* _EXCERPTED RECORDS_:
/---

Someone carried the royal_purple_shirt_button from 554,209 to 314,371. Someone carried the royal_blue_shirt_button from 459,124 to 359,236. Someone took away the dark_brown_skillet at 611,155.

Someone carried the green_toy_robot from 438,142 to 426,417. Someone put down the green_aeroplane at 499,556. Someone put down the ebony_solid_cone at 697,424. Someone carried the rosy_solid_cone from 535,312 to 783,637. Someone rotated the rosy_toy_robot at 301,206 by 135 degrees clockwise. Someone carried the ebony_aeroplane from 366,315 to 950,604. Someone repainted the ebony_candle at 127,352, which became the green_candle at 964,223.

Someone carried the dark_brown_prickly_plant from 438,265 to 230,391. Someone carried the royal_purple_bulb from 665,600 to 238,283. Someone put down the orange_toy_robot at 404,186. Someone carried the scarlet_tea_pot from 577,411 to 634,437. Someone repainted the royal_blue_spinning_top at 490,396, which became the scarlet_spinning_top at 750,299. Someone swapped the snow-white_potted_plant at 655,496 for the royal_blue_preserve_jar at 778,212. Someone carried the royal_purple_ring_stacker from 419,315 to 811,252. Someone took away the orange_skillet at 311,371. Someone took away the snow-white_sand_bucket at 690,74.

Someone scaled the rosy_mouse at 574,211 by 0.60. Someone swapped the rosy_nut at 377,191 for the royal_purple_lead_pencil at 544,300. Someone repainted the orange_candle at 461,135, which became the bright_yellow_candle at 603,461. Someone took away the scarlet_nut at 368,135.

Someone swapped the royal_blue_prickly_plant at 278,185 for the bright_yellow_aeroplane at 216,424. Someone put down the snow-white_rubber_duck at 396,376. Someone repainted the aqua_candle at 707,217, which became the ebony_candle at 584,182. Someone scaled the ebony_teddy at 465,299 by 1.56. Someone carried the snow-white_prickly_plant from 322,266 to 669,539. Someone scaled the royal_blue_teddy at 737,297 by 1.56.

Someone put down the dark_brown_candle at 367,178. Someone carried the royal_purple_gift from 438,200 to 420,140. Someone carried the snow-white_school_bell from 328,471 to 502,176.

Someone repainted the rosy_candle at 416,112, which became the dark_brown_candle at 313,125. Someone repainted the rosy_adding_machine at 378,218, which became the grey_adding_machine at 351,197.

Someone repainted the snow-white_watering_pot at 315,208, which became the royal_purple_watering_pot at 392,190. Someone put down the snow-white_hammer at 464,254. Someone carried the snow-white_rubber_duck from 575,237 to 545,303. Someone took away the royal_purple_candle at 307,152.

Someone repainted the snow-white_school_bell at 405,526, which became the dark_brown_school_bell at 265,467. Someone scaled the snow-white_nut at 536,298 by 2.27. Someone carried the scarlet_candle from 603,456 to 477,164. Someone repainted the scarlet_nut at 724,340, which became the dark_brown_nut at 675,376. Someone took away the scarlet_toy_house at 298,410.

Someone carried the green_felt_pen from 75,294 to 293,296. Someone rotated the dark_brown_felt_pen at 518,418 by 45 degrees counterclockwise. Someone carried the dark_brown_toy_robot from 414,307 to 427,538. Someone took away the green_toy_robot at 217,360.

\---

Word for word, repeat every record.

* _FINISHED TASK_:
Someone carried the royal_purple_shirt_button from 554,209 to 314,371. Someone carried the royal_blue_shirt_button from 459,124 to 359,236. Someone took away the dark_brown_skillet at 611,155.

Someone carried the green_toy_robot from 438,142 to 426,417. Someone put down the green_aeroplane at 499,556. Someone put down the ebony_solid_cone at 697,424. Someone carried the rosy_solid_cone from 535,312 to 783,637. Someone rotated the rosy_toy_robot at 301,206 by 135 degrees clockwise. Someone carried the ebony_aeroplane from 366,315 to 950,604. Someone repainted the ebony_candle at 127,352, which became the green_candle at 964,223.

Someone carried the dark_brown_prickly_plant from 438,265 to 230,391. Someone carried the royal_purple_bulb from 665,600 to 238,283. Someone put down the orange_toy_robot at 404,186. Someone carried the scarlet_tea_pot from 577,411 to 634,437. Someone repainted the royal_blue_spinning_top at 490,396, which became the scarlet_spinning_top at 750,299. Someone swapped the snow-white_potted_plant at 655,496 for the royal_blue_preserve_jar at 778,212. Someone carried the royal_purple_ring_stacker from 419,315 to 811,252. Someone took away the orange_skillet at 311,371. Someone took away the snow-white_sand_bucket at 690,74.

Someone scaled the rosy_mouse at 574,211 by 0.60. Someone swapped the rosy_nut at 377,191 for the royal_purple_lead_pencil at 544,300. Someone repainted the orange_candle at 461,135, which became the bright_yellow_candle at 603,461. Someone took away the scarlet_nut at 368,135.

Someone swapped the royal_blue_prickly_plant at 278,185 for the bright_yellow_aeroplane at 216,424. Someone put down the snow-white_rubber_duck at 396,376. Someone repainted the aqua_candle at 707,217, which became the ebony_candle at 584,182. Someone scaled the ebony_teddy at 465,299 by 1.56. Someone carried the snow-white_prickly_plant from 322,266 to 669,539. Someone scaled the royal_blue_teddy at 737,297 by 1.56.

Someone put down the dark_brown_candle at 367,178. Someone carried the royal_purple_gift from 438,200 to 420,140. Someone carried the snow-white_school_bell from 328,471 to 502,176.

Someone repainted the rosy_candle at 416,112, which became the dark_brown_candle at 313,125. Someone repainted the rosy_adding_machine at 378,218, which became the grey_adding_machine at 351,197.

Someone repainted the snow-white_watering_pot at 315,208, which became the royal_purple_watering_pot at 392,190. Someone put down the snow-white_hammer at 464,254. Someone carried the snow-white_rubber_duck from 575,237 to 545,303. Someone took away the royal_purple_candle at 307,152.

Someone repainted the snow-white_school_bell at 405,526, which became the dark_brown_school_bell at 265,467. Someone scaled the snow-white_nut at 536,298 by 2.27. Someone carried the scarlet_candle from 603,456 to 477,164. Someone repainted the scarlet_nut at 724,340, which became the dark_brown_nut at 675,376. Someone took away the scarlet_toy_house at 298,410.

Someone carried the green_felt_pen from 75,294 to 293,296. Someone rotated the dark_brown_felt_pen at 518,418 by 45 degrees counterclockwise. Someone carried the dark_brown_toy_robot from 414,307 to 427,538. Someone took away the green_toy_robot at 217,360.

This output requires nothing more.